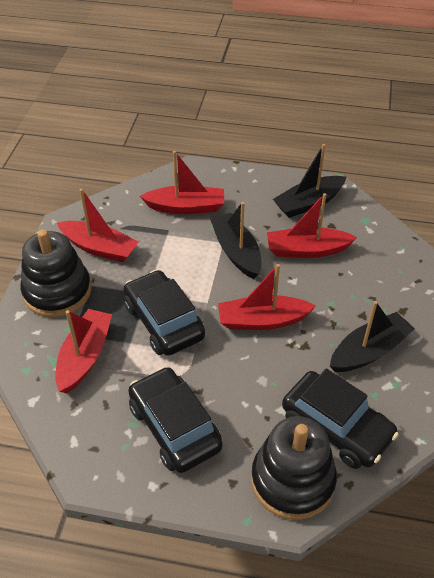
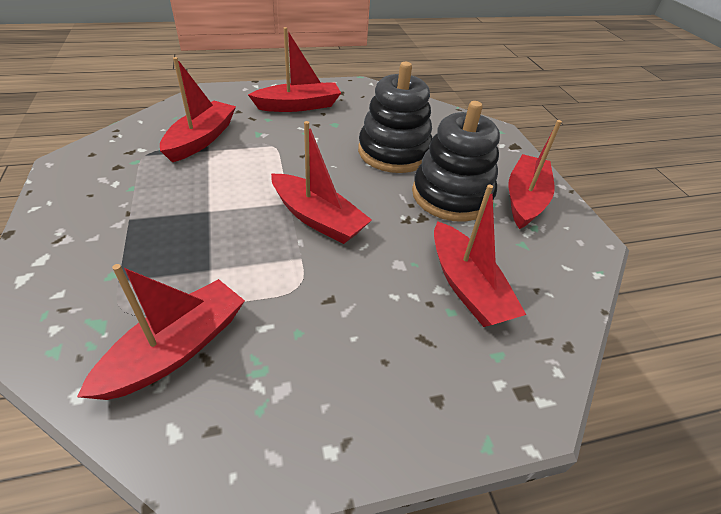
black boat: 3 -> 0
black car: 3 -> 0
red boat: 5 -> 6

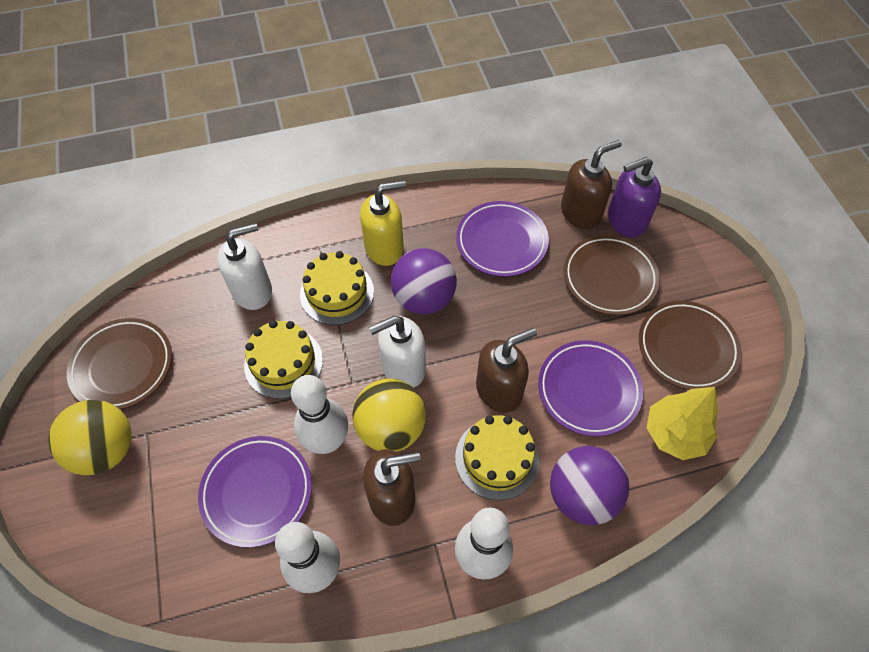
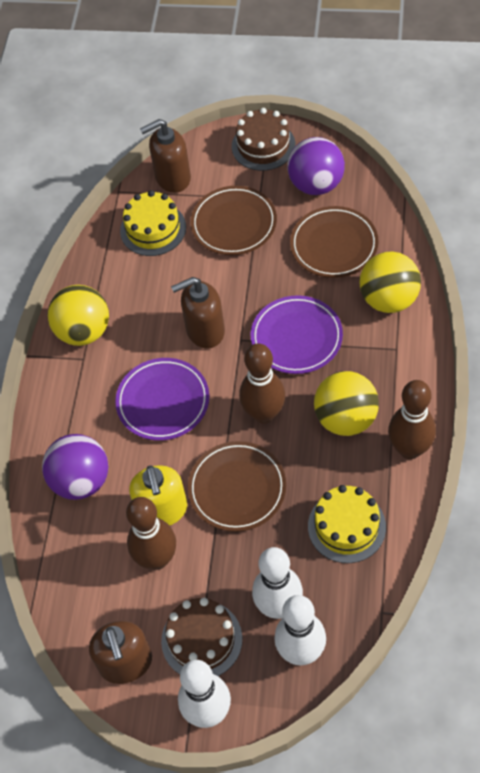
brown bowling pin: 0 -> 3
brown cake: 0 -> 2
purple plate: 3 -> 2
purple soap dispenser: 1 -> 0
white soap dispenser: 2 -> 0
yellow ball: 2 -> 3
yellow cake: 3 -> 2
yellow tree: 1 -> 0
====
PROBLEM DESCRIPTION: Nothing outside the span should appear: transcribe the lines from the one containing "purple plate: 3 -> 2" through the last line of the records.

EXERCISE RESULT:
purple plate: 3 -> 2
purple soap dispenser: 1 -> 0
white soap dispenser: 2 -> 0
yellow ball: 2 -> 3
yellow cake: 3 -> 2
yellow tree: 1 -> 0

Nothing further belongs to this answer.